> **Problem to work on**
Using the data below, copy each line that includes the word "JSON".

> **Given data**
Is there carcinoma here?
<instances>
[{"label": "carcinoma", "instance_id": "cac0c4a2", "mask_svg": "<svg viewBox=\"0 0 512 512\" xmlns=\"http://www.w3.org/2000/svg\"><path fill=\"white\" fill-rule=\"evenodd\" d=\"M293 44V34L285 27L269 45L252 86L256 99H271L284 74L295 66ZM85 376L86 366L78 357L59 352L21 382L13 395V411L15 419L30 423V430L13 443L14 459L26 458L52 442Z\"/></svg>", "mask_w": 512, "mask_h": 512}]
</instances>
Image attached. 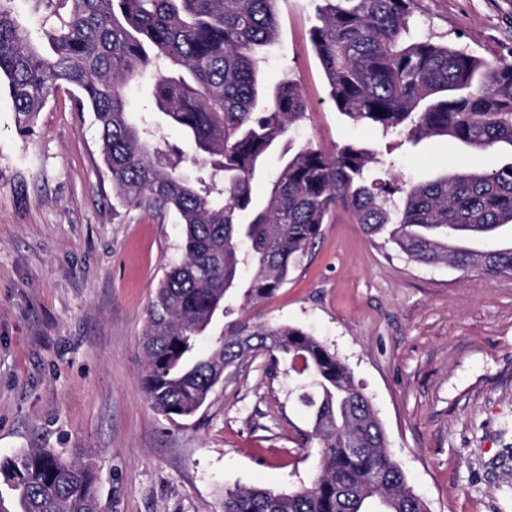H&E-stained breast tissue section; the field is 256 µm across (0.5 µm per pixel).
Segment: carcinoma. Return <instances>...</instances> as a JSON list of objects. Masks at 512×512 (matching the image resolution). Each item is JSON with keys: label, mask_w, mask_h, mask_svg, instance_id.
Returning <instances> with one entry per match:
<instances>
[{"label": "carcinoma", "mask_w": 512, "mask_h": 512, "mask_svg": "<svg viewBox=\"0 0 512 512\" xmlns=\"http://www.w3.org/2000/svg\"><path fill=\"white\" fill-rule=\"evenodd\" d=\"M0 0V93L28 123L61 86L94 114L112 187L144 210L169 209L184 226L181 260L146 310L142 389L169 419L206 401L224 369L266 350L301 362L321 475L292 492L259 487L224 495L223 512H426L388 449L384 429L350 369L300 328L244 323L201 355L198 341L235 295L247 304L288 280L331 212L411 263L512 273V246L478 250L512 225V160L421 184L369 179L376 153L356 143L327 156L288 147L262 206L252 182L309 102L294 81L260 85L262 52L279 38L277 0H68L33 33ZM311 41L336 108L383 135L445 136L474 151L512 148V59L487 61L411 33L414 0H323ZM151 81L153 111L134 121L126 88ZM185 149L161 145V123ZM198 167L183 170L184 157ZM90 465L47 448L0 459V512H99Z\"/></svg>", "instance_id": "carcinoma-1"}]
</instances>
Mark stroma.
Segmentation results:
<instances>
[{
  "mask_svg": "<svg viewBox=\"0 0 512 512\" xmlns=\"http://www.w3.org/2000/svg\"><path fill=\"white\" fill-rule=\"evenodd\" d=\"M320 0H277L265 86L299 81L311 104L290 138L326 155L377 149L375 178L425 182L479 166L444 137L412 145L351 123L310 42ZM416 34L490 60L512 55V0H415ZM183 226L118 199L92 113L59 89L22 135L0 96V458L87 451L104 512H222L241 487L311 484L319 445L302 397L314 379L256 351L175 425L141 387L146 309ZM235 319L319 340L371 398L409 489L428 512H512V274L408 263L336 209L287 283Z\"/></svg>",
  "mask_w": 512,
  "mask_h": 512,
  "instance_id": "1",
  "label": "stroma"
}]
</instances>
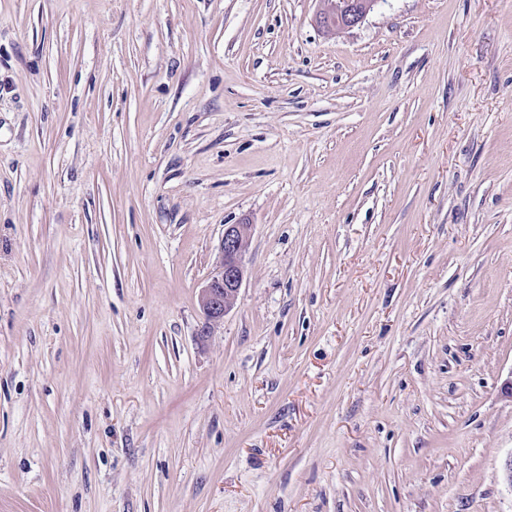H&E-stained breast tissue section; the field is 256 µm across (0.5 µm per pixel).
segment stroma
<instances>
[{
    "mask_svg": "<svg viewBox=\"0 0 512 512\" xmlns=\"http://www.w3.org/2000/svg\"><path fill=\"white\" fill-rule=\"evenodd\" d=\"M321 7L0 0V512H512V0ZM378 0H340L325 13L317 16V23L328 31L341 32L361 23L373 10ZM250 236V225L228 224L221 242L218 271L201 289L200 303L208 324L219 322L233 306L244 279L242 258Z\"/></svg>",
    "mask_w": 512,
    "mask_h": 512,
    "instance_id": "1",
    "label": "stroma"
}]
</instances>
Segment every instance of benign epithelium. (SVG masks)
I'll list each match as a JSON object with an SVG mask.
<instances>
[{
	"label": "benign epithelium",
	"mask_w": 512,
	"mask_h": 512,
	"mask_svg": "<svg viewBox=\"0 0 512 512\" xmlns=\"http://www.w3.org/2000/svg\"><path fill=\"white\" fill-rule=\"evenodd\" d=\"M377 2L378 0H340L339 4L318 15L317 23L328 31H344L361 23ZM249 236L248 224L224 225L219 269L201 289L200 295L201 307L210 325L224 319L242 287V258Z\"/></svg>",
	"instance_id": "obj_1"
}]
</instances>
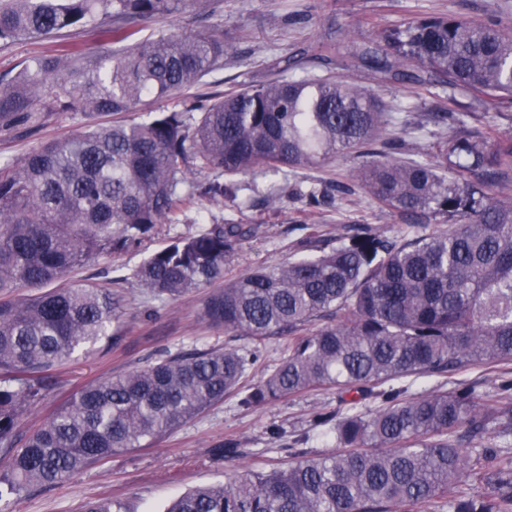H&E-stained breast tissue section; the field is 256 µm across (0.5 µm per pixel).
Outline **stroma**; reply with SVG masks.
I'll return each mask as SVG.
<instances>
[{
  "mask_svg": "<svg viewBox=\"0 0 512 512\" xmlns=\"http://www.w3.org/2000/svg\"><path fill=\"white\" fill-rule=\"evenodd\" d=\"M492 10L501 11L504 21L512 24V0H219L216 11H184L158 18L143 24L141 34L190 35L215 23L223 25L224 38L234 43L236 51L225 59L221 70L191 89V96L201 101L215 93L291 76H332L355 82L390 107L414 100V108L405 114L406 124L395 128L407 142L405 158L414 159L429 148L415 126L435 111L437 98L427 92L411 97L409 79L380 83L346 58L323 64L313 57L312 44L331 31L347 32L366 42L378 29L430 13L475 18ZM97 42L96 32L86 28L71 35L0 44V76L17 72L29 60L50 54L60 45L79 43L91 49ZM87 122L78 112H41L30 126L0 125V161H22L34 148L79 132ZM353 165V159L345 157L318 168L239 177L236 199L192 209L182 223L158 225L151 236L124 251L100 256L72 272L75 280L111 281L114 295L126 309L125 320L116 344L98 343L93 352L76 354L56 372V383L44 399L23 413L18 434H25L73 391L103 375L138 369L179 352L225 345L252 348L250 339L227 335L201 321L199 310L207 289L158 299L137 285L134 270L171 238L229 219L261 225L262 234L243 243L227 266V276L235 277L292 261L293 245L301 239H320L362 224L390 239L407 234L406 221L380 210L363 191L336 195L337 182L344 180ZM283 185L289 187V195L275 196V189ZM311 188L332 193V200L309 208L300 195ZM346 408L333 388L251 408L241 405L239 395H231L151 447L113 455L62 485L1 499L0 512H79L84 502L102 496L123 501L129 512H165L174 498L194 487L223 484L247 470L267 472L286 466L289 449L311 457L331 453L336 448L335 429L314 426L312 416ZM221 447L239 449L240 454L234 458L218 455Z\"/></svg>",
  "mask_w": 512,
  "mask_h": 512,
  "instance_id": "1",
  "label": "stroma"
}]
</instances>
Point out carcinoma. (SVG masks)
<instances>
[{
  "mask_svg": "<svg viewBox=\"0 0 512 512\" xmlns=\"http://www.w3.org/2000/svg\"><path fill=\"white\" fill-rule=\"evenodd\" d=\"M208 2L0 0L3 44L98 29L96 48L68 45L1 79L0 124L53 110L133 112L192 87L233 54L224 29L136 41L135 26ZM125 42L129 50L113 49ZM345 43L320 41L314 57L328 62ZM355 62L379 81L414 66L420 88L448 91L450 106L429 114L428 159L401 158L406 142L390 133L393 116L368 89L305 77L144 122L89 124L20 164L0 163V499L152 444L224 401L258 357L256 348H209L110 374L20 438L19 418L43 399L53 371L121 327L112 285L72 281V271L158 224L181 223L204 198L236 197L239 186L225 175L317 168L352 155L358 163L336 191L355 184L372 194L409 221L403 239L360 225L294 244L315 251L310 257L228 280L226 266L261 225L227 222L172 238L134 271L158 298L212 287L200 318L227 334L287 340L244 405L334 387L353 409L336 419L335 452H296L286 467L196 488L167 512H512V379L485 394L457 385L408 397L403 385L512 362V133L494 134L452 107L462 90L512 111V27L496 13L431 14L380 29ZM202 173L215 178L201 185ZM431 224L450 228L435 233ZM368 399L383 407L360 411ZM81 512L126 508L100 497Z\"/></svg>",
  "mask_w": 512,
  "mask_h": 512,
  "instance_id": "carcinoma-1",
  "label": "carcinoma"
}]
</instances>
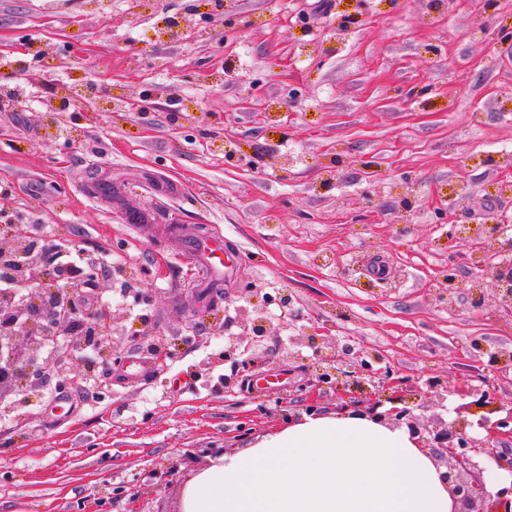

> **Exercise output**
Segment: carcinoma. Return <instances>...</instances> as a JSON list of objects. Masks at 512×512 (matching the image resolution). Each item is JSON with keys: label, mask_w, mask_h, mask_svg, instance_id.
I'll list each match as a JSON object with an SVG mask.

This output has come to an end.